## Prompt
Return each line of the rows below that contains the word "camera". Letter case must match.

Stored data entries
:::

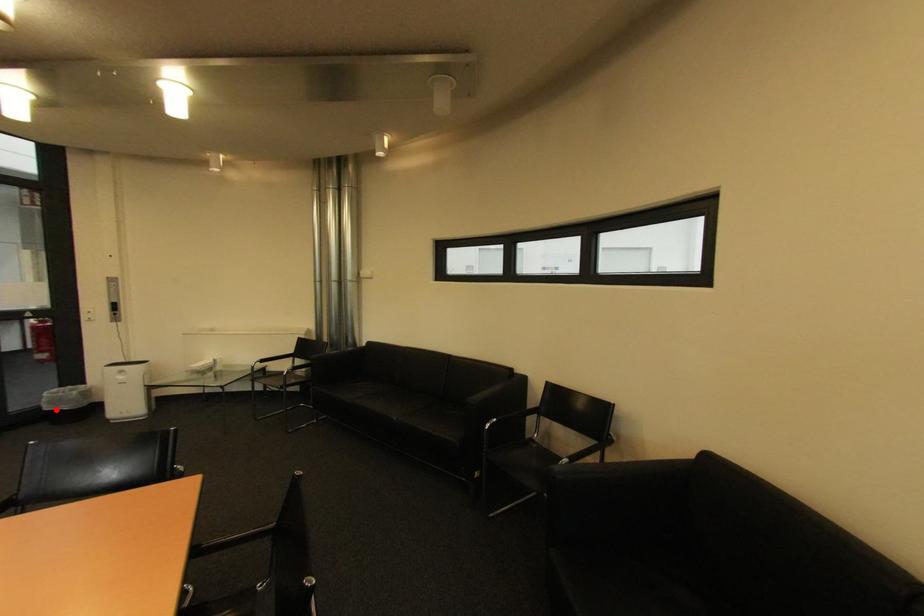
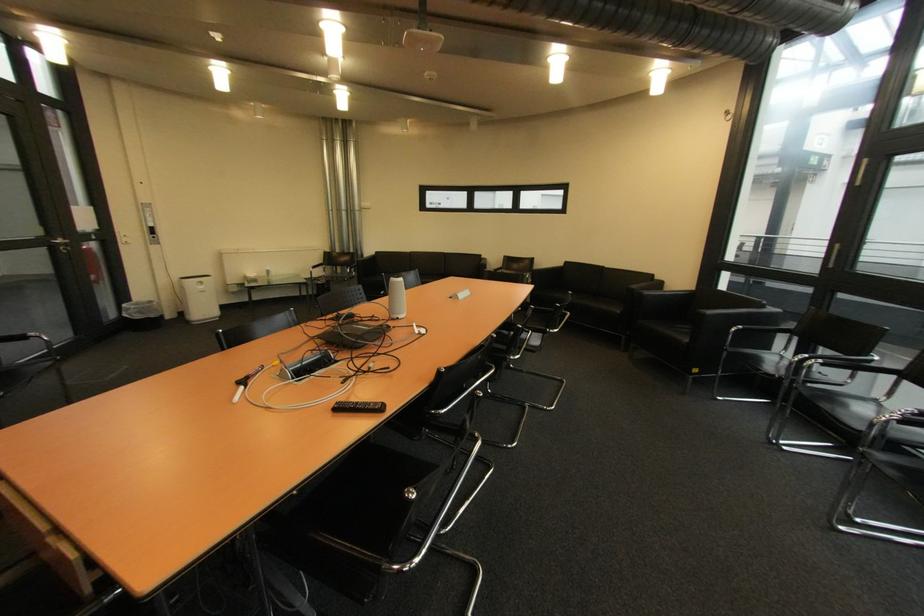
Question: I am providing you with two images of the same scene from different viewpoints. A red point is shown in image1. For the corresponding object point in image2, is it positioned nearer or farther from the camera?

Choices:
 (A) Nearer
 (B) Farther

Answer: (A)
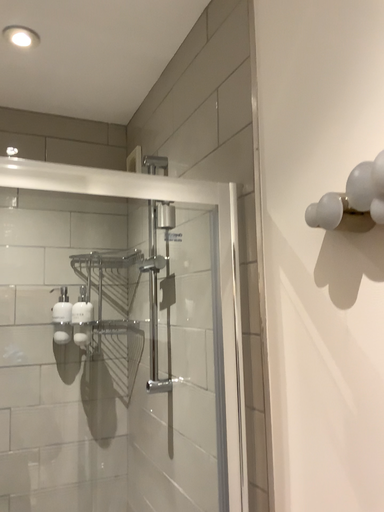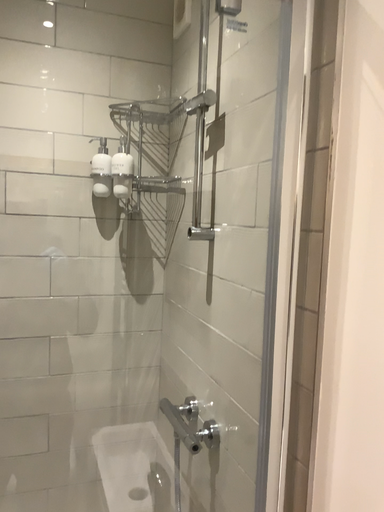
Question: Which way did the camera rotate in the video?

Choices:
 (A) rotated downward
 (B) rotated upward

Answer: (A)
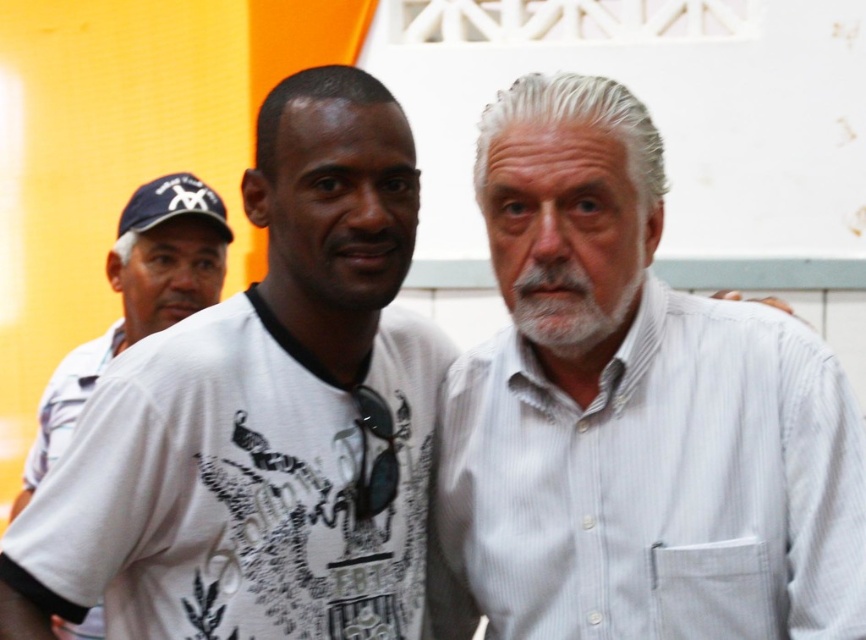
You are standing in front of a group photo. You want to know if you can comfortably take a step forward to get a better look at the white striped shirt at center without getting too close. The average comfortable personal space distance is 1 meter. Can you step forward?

:::

## Exercise answer
Question: I am providing you with two images of the same scene from different viewpoints. A red point is shown in image1. For the corresponding object point in image2, is it positioned nearer or farther from the camera?
Question: Which way did the camera rotate in the video?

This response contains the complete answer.